**Task description**
Return only the stretch of the material below that begins with the line containing "pink trophy [340,186,386,262]" and ends with the line containing "pink plate [489,190,603,267]", exactly; both of those lines belong to it.
Segment Start: Records supplied
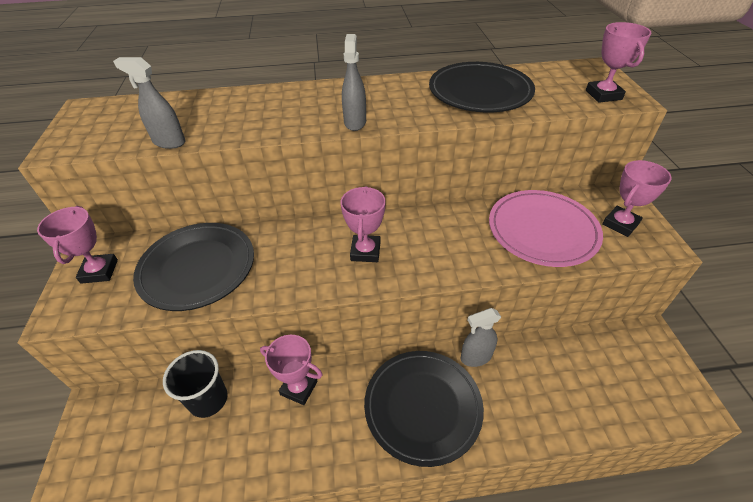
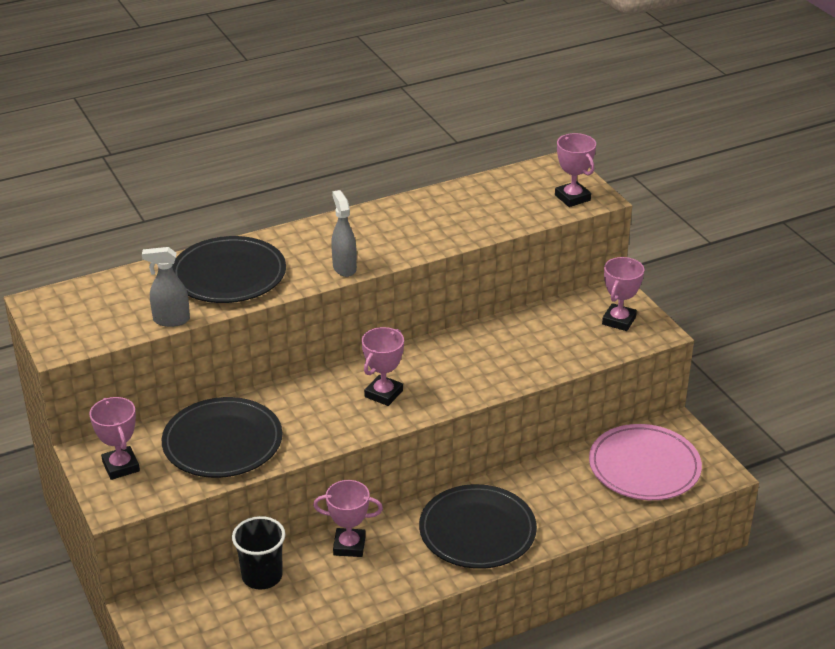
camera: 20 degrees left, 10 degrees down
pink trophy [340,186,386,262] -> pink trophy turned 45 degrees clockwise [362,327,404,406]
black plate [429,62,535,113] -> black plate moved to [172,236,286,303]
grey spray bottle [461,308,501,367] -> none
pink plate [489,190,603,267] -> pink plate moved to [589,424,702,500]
Segment End: Records supplied
Segment Start: Records supplied
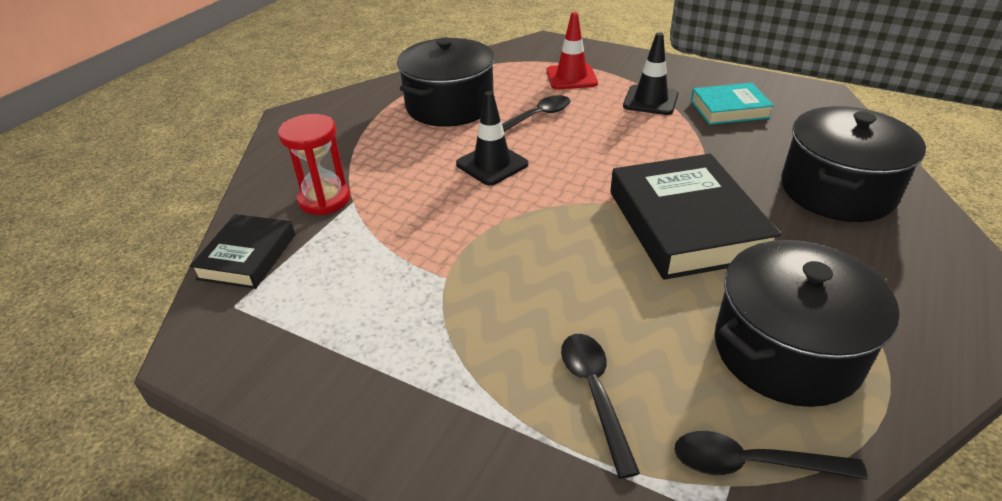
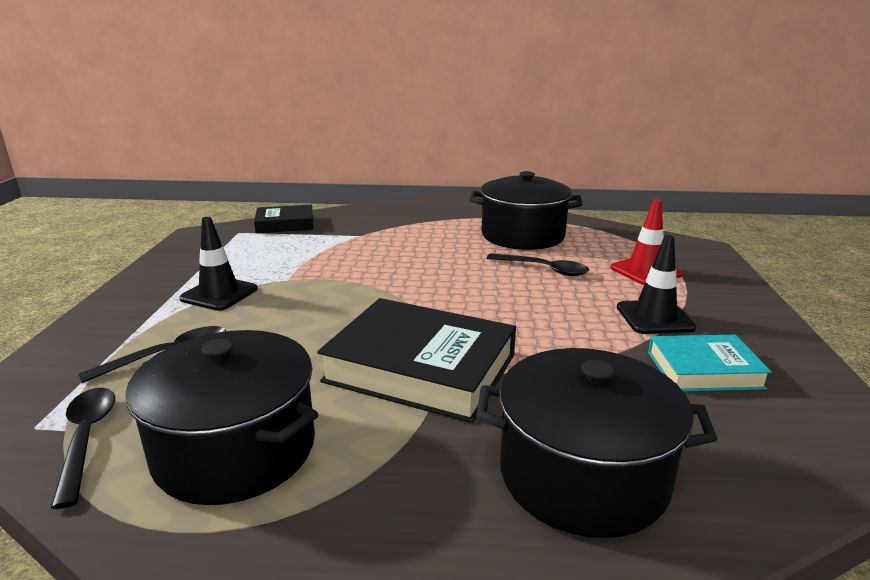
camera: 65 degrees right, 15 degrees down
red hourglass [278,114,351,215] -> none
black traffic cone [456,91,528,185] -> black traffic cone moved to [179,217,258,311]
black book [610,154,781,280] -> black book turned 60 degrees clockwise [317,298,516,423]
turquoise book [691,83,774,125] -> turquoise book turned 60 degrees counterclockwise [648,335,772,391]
Segment End: Records supplied
Segment Start: Records supplied
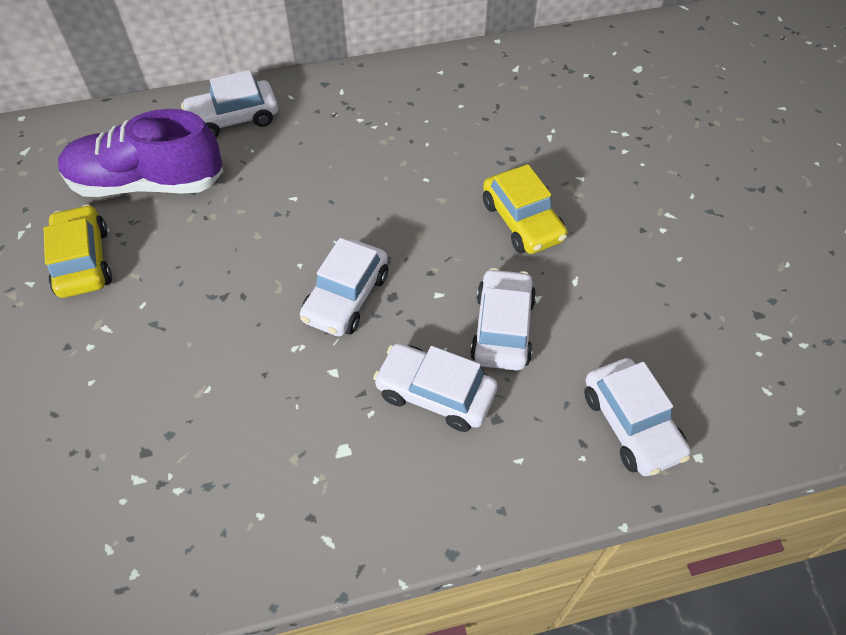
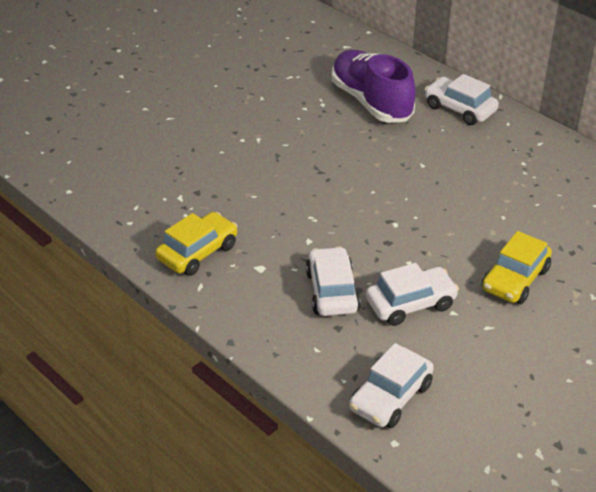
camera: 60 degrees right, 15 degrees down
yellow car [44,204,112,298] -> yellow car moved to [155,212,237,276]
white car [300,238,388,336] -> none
Segment End: Records supplied
**Exercise solution**
pink trophy [340,186,386,262] -> pink trophy turned 45 degrees clockwise [362,327,404,406]
black plate [429,62,535,113] -> black plate moved to [172,236,286,303]
grey spray bottle [461,308,501,367] -> none
pink plate [489,190,603,267] -> pink plate moved to [589,424,702,500]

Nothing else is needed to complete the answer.